** Given data follows **

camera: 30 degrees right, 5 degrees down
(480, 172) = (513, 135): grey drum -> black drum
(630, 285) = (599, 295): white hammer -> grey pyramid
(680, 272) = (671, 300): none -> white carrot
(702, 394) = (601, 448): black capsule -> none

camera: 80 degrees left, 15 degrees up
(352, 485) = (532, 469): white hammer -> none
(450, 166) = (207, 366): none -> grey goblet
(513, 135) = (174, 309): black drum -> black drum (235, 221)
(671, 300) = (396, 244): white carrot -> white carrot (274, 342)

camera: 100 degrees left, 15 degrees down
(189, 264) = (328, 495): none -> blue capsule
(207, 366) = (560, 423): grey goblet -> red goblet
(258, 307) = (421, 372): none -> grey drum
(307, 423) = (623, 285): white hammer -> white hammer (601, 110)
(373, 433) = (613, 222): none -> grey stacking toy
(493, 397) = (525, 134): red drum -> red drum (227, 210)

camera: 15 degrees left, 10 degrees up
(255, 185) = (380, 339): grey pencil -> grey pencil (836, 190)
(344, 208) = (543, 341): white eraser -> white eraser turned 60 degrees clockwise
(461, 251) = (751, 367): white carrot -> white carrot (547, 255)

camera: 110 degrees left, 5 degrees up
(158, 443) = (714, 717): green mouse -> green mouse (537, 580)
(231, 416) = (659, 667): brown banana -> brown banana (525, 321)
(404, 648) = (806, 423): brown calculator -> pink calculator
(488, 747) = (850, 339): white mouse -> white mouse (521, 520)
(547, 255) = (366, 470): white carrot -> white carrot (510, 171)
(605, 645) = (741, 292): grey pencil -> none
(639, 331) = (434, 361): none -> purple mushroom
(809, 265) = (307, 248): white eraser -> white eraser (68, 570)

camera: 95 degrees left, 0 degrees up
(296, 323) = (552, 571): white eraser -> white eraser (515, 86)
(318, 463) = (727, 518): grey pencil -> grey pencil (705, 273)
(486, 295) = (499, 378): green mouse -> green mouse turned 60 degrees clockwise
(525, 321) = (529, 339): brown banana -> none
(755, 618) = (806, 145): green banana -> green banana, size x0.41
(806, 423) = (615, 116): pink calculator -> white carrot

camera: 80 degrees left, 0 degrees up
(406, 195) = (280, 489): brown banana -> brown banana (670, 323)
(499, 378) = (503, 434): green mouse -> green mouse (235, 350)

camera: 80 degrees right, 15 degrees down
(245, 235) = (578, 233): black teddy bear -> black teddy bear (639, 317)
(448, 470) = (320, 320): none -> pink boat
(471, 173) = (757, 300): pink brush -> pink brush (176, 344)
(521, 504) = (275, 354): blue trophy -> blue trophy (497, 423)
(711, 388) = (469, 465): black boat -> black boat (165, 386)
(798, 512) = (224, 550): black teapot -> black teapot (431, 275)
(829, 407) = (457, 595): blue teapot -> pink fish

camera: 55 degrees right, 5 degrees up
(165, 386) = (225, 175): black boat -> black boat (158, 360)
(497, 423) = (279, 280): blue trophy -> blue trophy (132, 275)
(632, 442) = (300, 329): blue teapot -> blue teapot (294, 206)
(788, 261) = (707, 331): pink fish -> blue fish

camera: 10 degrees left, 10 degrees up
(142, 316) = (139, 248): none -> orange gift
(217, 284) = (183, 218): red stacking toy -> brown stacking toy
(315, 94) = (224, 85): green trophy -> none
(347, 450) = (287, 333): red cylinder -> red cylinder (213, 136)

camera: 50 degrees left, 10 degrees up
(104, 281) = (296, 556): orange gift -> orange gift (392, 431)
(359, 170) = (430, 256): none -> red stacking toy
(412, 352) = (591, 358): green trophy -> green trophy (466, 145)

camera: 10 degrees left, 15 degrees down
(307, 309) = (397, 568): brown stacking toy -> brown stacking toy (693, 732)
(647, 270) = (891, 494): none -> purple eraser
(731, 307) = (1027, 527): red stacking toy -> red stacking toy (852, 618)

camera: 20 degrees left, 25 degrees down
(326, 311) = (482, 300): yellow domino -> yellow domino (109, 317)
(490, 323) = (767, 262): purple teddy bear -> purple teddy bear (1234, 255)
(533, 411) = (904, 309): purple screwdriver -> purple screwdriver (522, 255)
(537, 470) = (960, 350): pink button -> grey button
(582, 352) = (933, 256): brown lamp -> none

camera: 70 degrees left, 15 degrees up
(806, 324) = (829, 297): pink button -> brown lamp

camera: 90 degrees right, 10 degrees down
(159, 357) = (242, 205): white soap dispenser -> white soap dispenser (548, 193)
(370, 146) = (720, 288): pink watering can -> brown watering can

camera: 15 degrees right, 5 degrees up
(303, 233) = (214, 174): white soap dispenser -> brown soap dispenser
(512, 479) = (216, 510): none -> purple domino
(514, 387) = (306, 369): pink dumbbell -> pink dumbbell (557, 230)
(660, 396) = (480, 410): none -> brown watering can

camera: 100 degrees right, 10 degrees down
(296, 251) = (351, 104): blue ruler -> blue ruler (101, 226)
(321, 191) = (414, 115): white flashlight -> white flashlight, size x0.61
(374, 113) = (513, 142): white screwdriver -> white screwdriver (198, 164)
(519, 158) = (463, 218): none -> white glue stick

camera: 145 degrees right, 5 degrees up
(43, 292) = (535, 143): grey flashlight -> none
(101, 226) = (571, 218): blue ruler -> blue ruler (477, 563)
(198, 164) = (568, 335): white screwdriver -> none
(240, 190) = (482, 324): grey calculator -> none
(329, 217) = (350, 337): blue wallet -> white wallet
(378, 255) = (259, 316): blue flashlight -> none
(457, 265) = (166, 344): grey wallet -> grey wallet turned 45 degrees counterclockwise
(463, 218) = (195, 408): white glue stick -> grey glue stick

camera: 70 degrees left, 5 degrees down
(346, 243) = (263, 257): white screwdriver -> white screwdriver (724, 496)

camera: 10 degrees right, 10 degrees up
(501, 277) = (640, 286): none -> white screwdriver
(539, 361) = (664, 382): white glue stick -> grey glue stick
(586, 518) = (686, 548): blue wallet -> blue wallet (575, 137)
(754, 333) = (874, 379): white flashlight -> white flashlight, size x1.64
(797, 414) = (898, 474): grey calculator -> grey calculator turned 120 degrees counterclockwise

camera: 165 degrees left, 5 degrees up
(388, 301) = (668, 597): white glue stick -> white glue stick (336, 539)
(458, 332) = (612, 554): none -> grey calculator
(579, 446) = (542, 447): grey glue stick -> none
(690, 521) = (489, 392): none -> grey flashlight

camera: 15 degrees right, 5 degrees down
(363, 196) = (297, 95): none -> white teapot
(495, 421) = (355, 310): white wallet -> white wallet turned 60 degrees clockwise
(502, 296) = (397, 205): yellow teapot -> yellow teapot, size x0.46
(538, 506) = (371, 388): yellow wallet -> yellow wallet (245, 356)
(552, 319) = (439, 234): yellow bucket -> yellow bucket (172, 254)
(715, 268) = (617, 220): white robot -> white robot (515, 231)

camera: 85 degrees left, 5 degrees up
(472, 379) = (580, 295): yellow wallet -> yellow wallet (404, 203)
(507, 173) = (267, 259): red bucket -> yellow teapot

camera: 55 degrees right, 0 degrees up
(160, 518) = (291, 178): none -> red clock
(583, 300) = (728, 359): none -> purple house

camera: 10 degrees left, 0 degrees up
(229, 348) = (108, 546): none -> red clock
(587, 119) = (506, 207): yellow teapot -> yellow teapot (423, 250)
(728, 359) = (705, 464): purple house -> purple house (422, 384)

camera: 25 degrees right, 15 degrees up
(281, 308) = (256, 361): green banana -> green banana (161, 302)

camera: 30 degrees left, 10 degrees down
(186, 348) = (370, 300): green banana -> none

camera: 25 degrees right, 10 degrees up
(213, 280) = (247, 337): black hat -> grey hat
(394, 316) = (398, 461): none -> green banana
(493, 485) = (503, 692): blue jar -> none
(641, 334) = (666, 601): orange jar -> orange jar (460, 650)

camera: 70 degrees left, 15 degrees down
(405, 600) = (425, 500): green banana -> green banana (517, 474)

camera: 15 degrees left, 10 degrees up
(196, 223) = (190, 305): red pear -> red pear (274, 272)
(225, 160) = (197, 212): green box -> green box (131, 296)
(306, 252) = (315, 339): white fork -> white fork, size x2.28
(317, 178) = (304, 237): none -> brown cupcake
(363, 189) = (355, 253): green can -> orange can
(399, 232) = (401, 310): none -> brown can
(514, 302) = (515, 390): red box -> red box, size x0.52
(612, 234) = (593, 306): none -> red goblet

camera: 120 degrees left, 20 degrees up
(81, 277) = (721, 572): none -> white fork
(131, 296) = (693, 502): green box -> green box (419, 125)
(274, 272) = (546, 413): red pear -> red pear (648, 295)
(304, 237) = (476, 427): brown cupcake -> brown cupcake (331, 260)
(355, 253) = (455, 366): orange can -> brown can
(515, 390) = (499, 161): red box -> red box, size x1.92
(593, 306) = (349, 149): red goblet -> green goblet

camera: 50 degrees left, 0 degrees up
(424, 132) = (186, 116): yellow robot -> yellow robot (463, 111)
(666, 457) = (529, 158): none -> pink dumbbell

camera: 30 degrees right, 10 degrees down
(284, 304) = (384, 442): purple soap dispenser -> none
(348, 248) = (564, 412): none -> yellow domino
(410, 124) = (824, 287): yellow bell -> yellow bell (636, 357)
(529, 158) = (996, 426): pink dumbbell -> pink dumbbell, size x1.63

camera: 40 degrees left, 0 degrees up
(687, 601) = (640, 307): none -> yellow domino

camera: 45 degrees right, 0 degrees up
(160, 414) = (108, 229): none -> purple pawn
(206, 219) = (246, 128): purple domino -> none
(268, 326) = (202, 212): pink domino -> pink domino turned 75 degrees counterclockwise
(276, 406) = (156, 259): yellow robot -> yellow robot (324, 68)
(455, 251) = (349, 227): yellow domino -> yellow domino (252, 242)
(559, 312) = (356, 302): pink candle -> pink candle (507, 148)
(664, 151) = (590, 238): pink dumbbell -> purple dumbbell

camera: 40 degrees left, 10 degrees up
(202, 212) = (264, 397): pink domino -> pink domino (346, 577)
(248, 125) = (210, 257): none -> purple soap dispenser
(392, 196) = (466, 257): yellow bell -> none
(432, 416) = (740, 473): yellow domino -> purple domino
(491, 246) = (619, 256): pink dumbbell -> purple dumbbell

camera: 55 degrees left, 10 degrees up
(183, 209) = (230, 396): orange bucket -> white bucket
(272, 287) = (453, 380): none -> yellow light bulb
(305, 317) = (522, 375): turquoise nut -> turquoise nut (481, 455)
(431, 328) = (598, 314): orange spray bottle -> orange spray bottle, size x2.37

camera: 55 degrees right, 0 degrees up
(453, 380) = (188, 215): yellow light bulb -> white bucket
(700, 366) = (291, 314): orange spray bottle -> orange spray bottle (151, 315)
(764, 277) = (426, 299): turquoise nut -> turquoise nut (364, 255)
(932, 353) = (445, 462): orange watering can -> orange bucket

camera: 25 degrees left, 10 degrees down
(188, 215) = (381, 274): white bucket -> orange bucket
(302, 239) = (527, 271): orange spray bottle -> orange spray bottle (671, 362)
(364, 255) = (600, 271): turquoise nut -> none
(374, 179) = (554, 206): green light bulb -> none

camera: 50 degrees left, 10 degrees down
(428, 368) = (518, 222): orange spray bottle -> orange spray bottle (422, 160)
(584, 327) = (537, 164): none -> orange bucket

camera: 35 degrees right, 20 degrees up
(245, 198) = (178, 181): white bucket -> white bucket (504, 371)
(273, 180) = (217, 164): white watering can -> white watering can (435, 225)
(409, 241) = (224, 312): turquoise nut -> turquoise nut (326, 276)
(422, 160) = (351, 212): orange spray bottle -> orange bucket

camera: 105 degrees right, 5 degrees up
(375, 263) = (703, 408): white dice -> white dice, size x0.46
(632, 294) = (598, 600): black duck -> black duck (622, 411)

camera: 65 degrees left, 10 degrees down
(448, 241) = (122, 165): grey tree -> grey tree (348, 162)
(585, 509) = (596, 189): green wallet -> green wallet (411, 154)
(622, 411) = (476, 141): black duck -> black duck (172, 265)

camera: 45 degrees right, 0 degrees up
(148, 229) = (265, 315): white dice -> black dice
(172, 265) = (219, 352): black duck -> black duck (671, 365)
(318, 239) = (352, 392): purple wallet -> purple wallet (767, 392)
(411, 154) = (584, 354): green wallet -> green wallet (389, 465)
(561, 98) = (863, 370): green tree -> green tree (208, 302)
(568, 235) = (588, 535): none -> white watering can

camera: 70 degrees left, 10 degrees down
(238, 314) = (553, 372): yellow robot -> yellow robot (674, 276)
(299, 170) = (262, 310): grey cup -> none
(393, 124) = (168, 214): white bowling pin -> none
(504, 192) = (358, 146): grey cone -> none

** End of Given data **

## Required action
Write out once more the lines above beginning at the line with "(299, 170) = (262, 310): grey cup -> none"; continue through the final line and stop there.

## Exercise output
(299, 170) = (262, 310): grey cup -> none
(393, 124) = (168, 214): white bowling pin -> none
(504, 192) = (358, 146): grey cone -> none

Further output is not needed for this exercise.